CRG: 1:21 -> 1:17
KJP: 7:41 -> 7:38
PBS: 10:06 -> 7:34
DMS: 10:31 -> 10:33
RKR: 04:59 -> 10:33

◆ TASK DIRECTIONS ◆
Copy the data above line for line, with no changes.

◆ RESULT OF THIS TASK ◆
CRG: 1:21 -> 1:17
KJP: 7:41 -> 7:38
PBS: 10:06 -> 7:34
DMS: 10:31 -> 10:33
RKR: 04:59 -> 10:33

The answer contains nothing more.